TASK DESCRIPTION - Output the data word for word, dropping every image.
RECORDS SHOWN section start
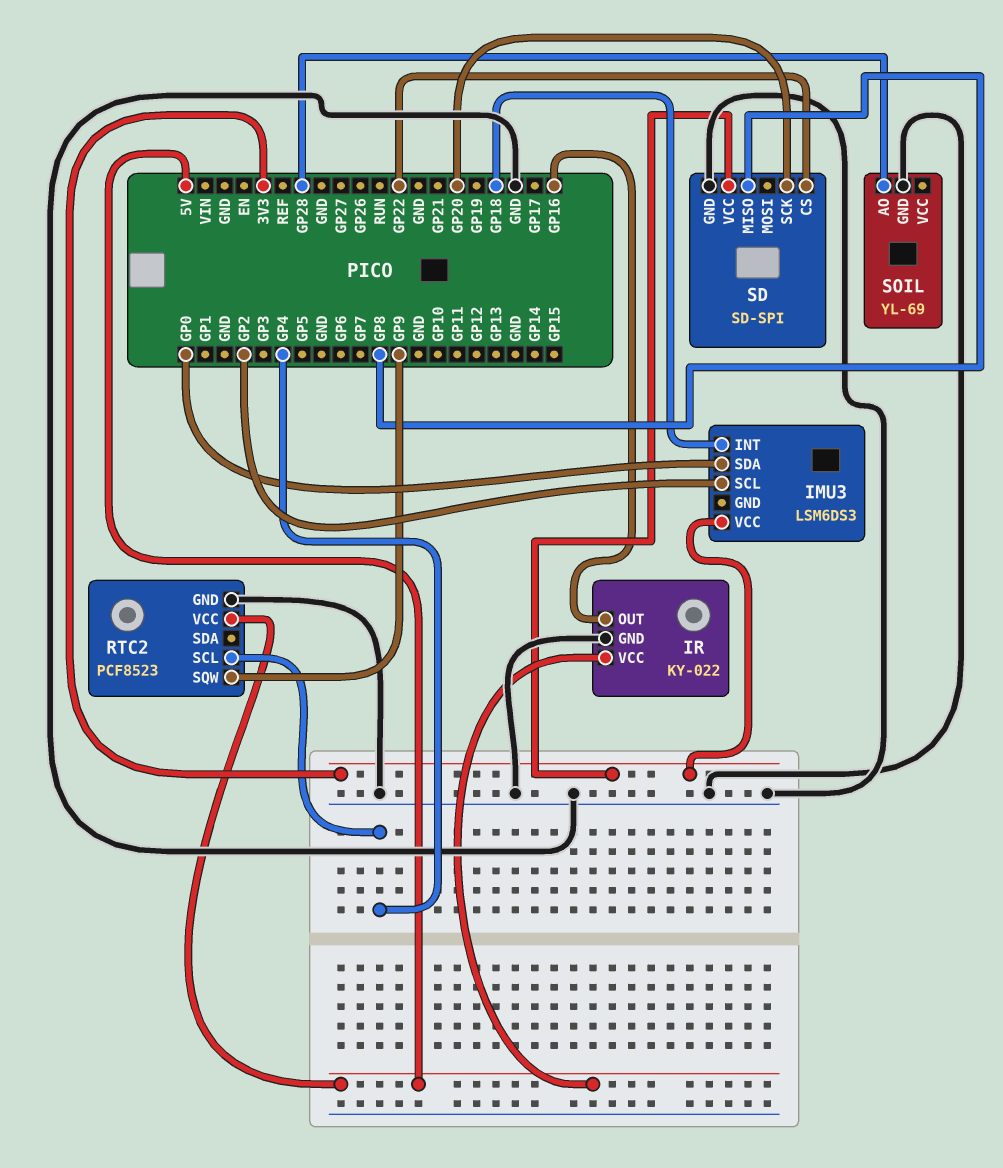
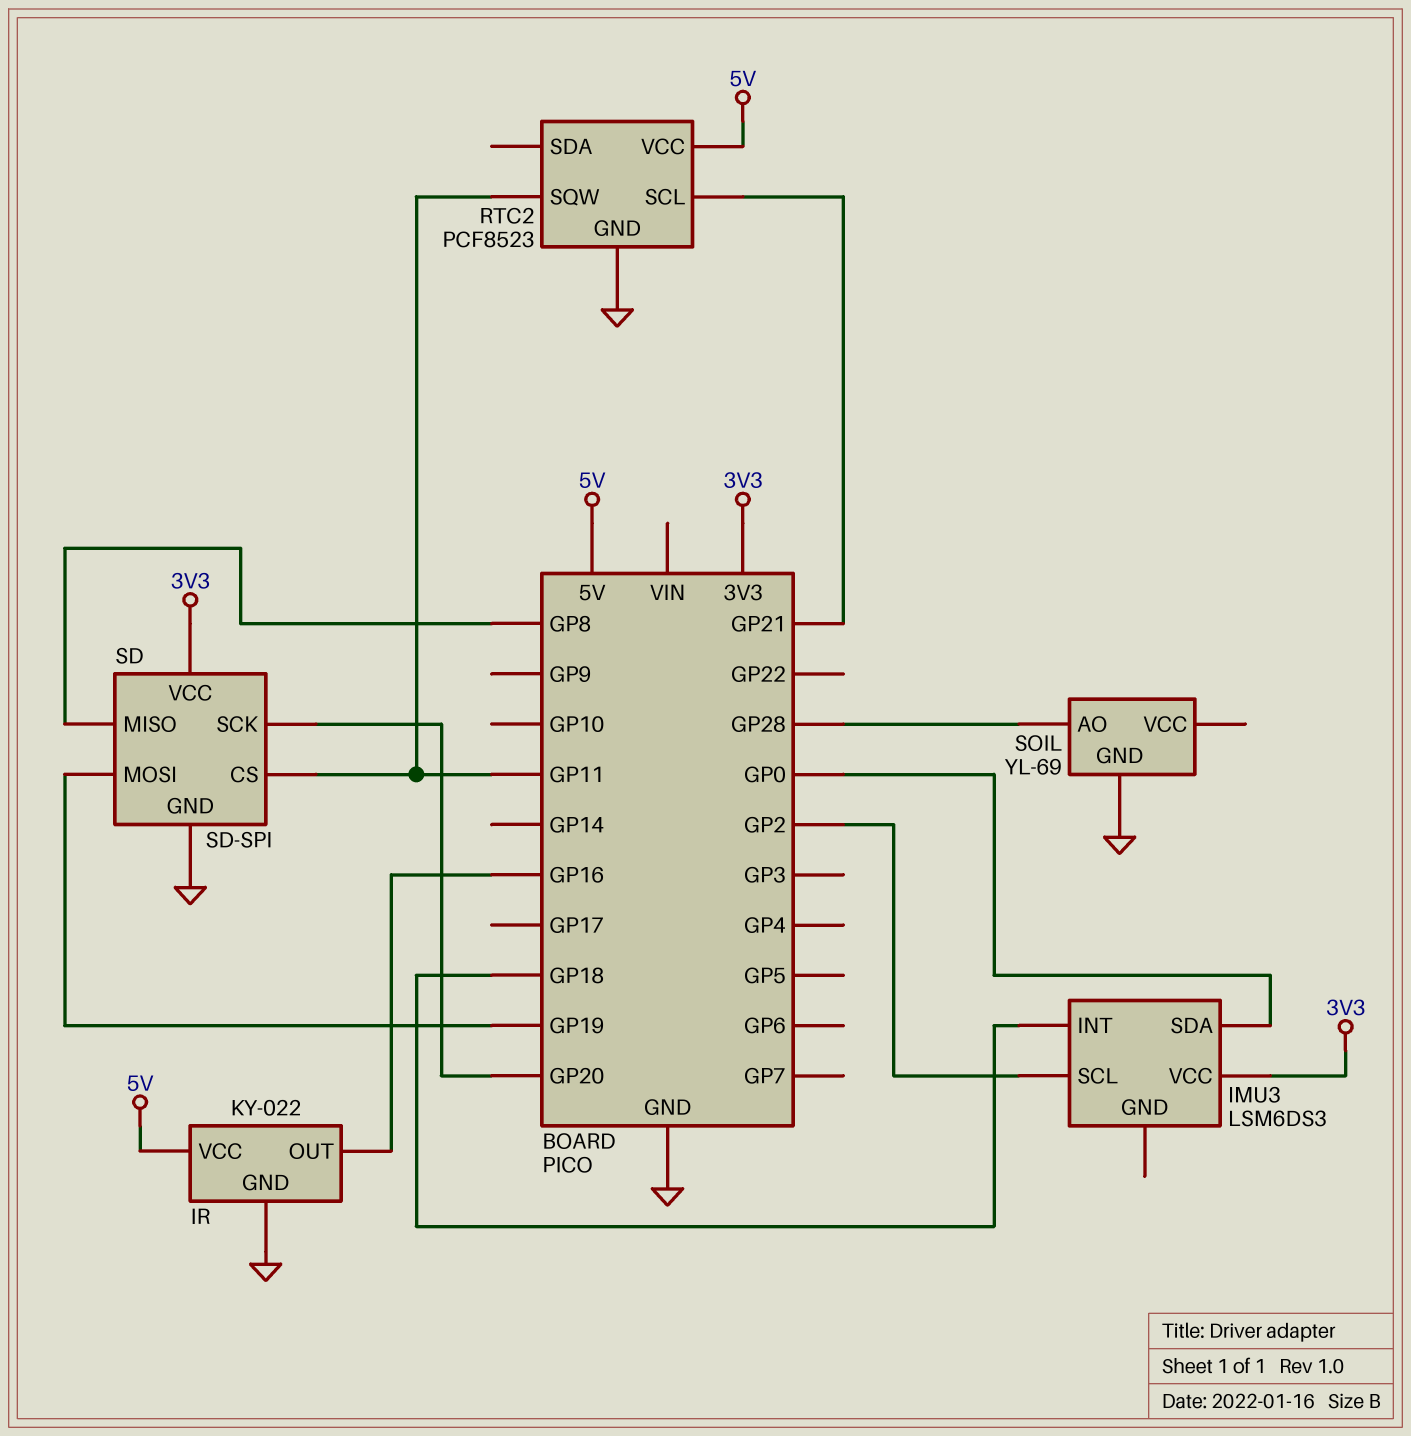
RTC2 pin SCL: GP4 -> GP21
RTC2 pin SQW: GP9 -> GP11
SD pin CS: GP22 -> GP11
SD pin MOSI: none -> GP19

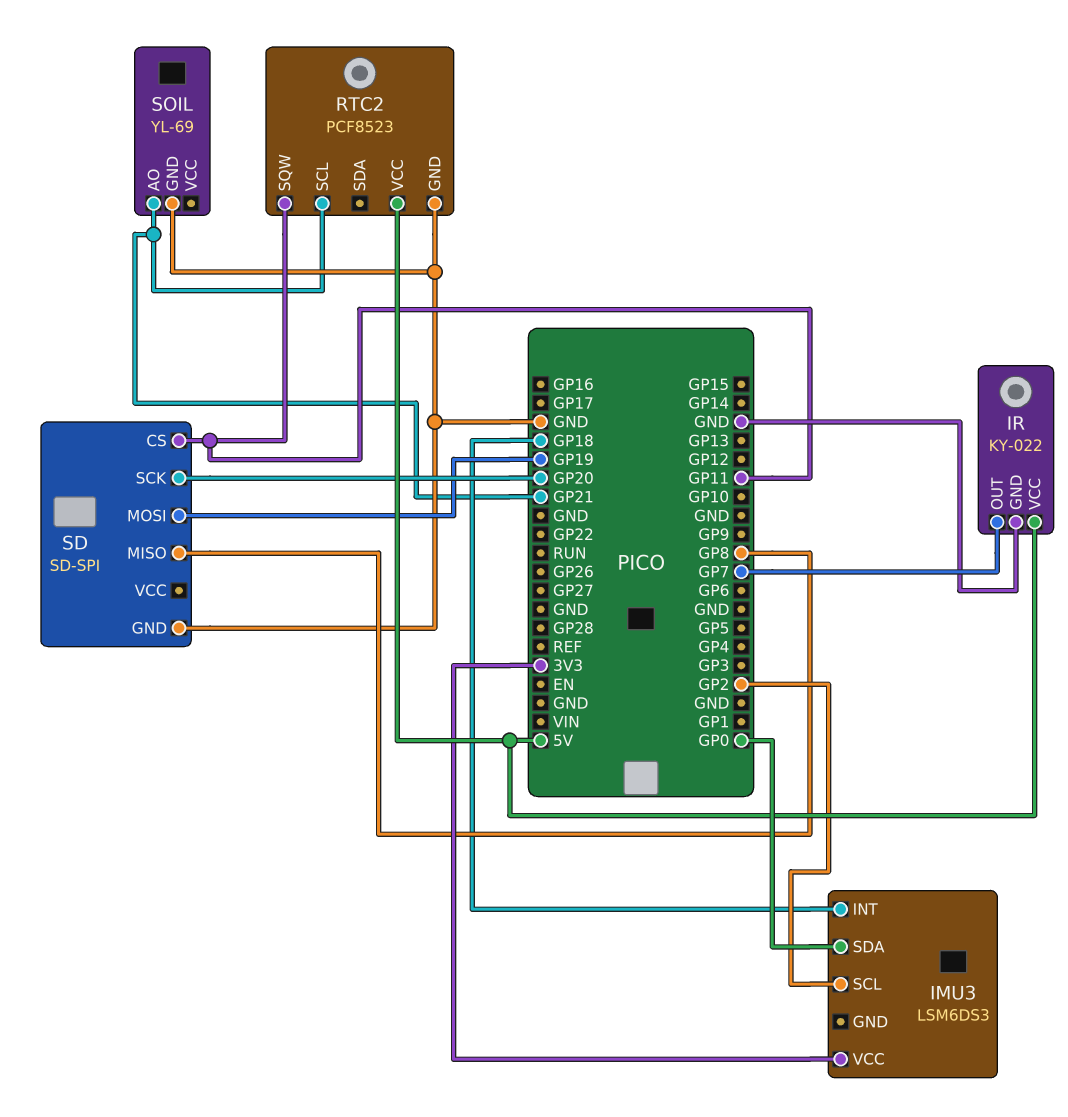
IR pin OUT: GP16 -> GP7
SD pin VCC: 3V3 -> none
SOIL pin AO: GP28 -> GP21

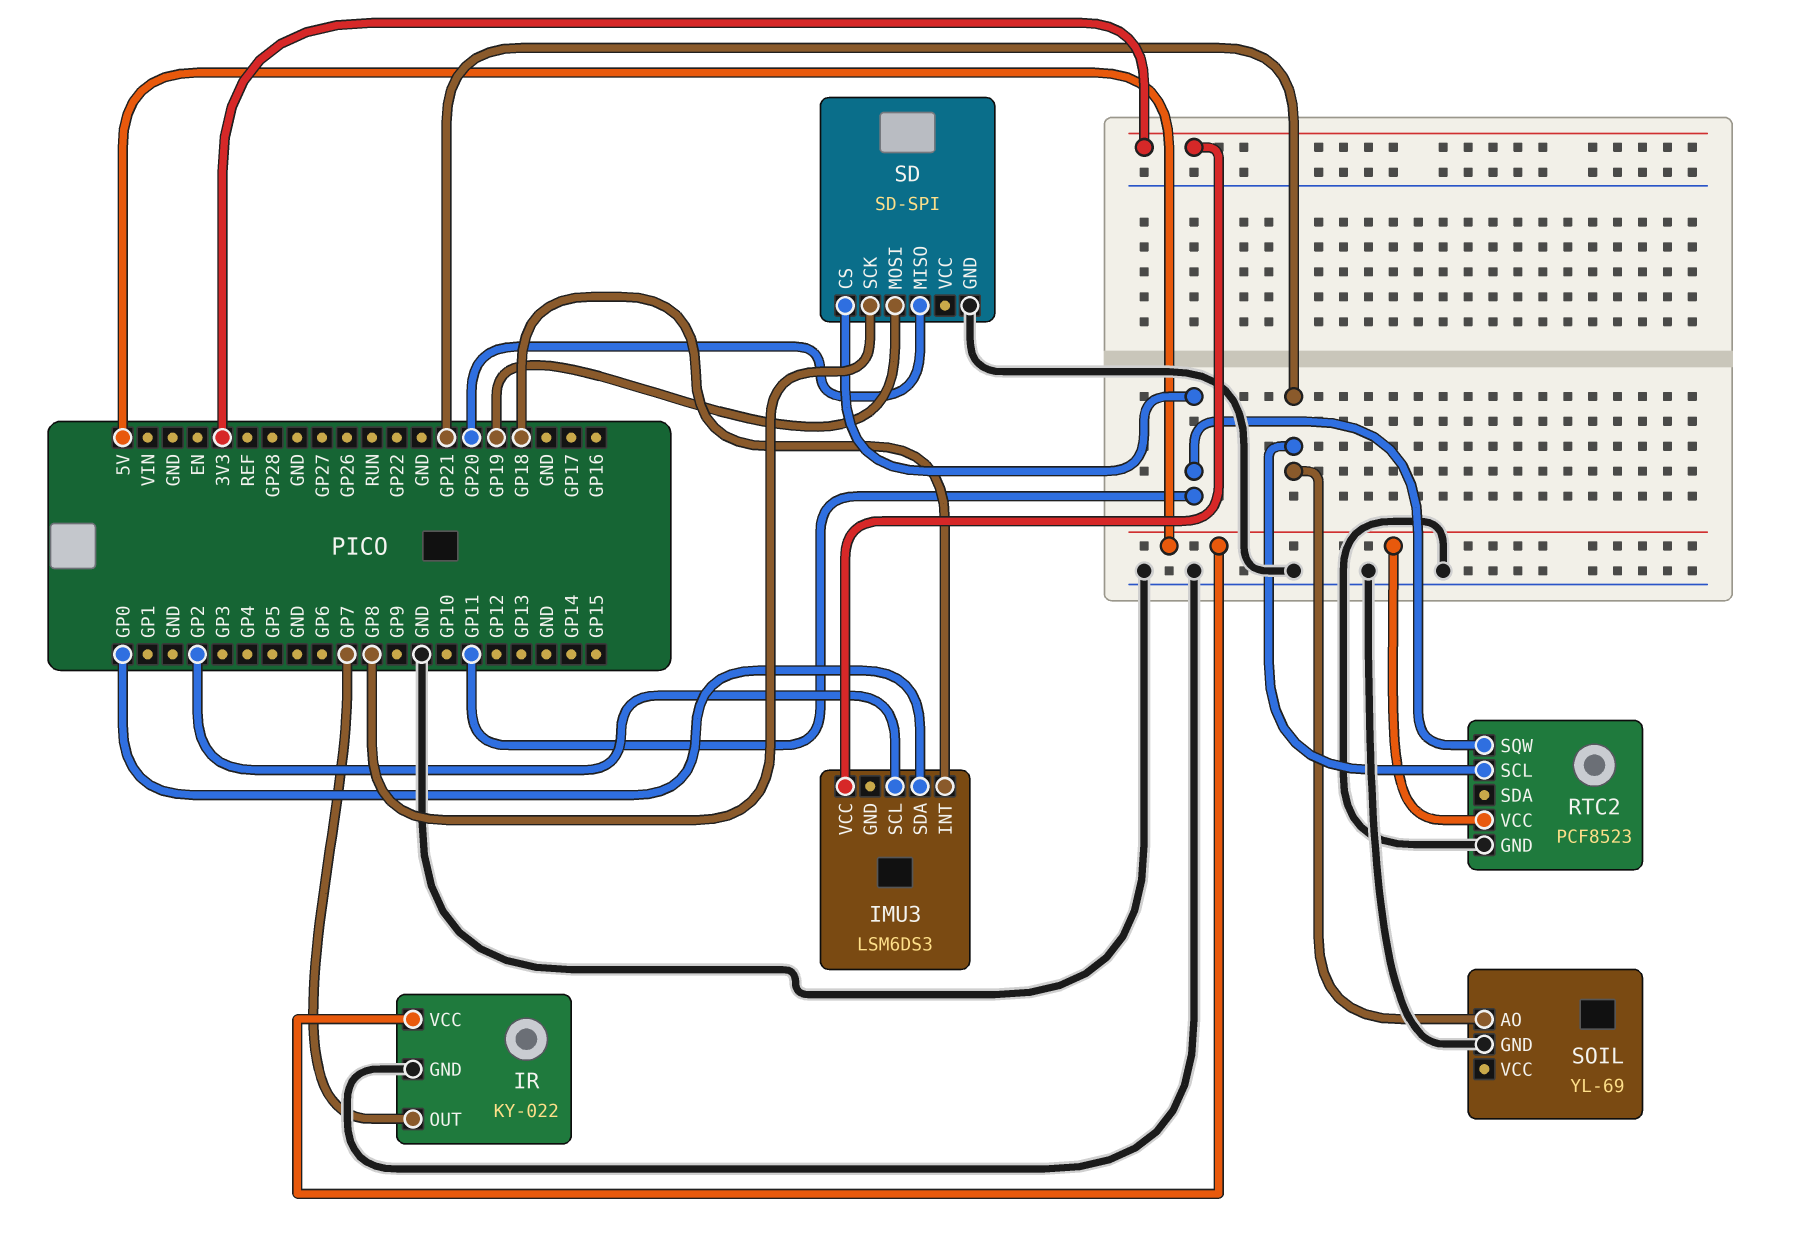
SD pin MISO: GP8 -> GP20
SD pin SCK: GP20 -> GP8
RECORDS SHOWN section end
OUTPUT FOR THIS EXERCISE -
RTC2 pin SCL: GP4 -> GP21
RTC2 pin SQW: GP9 -> GP11
SD pin CS: GP22 -> GP11
SD pin MOSI: none -> GP19

IR pin OUT: GP16 -> GP7
SD pin VCC: 3V3 -> none
SOIL pin AO: GP28 -> GP21

SD pin MISO: GP8 -> GP20
SD pin SCK: GP20 -> GP8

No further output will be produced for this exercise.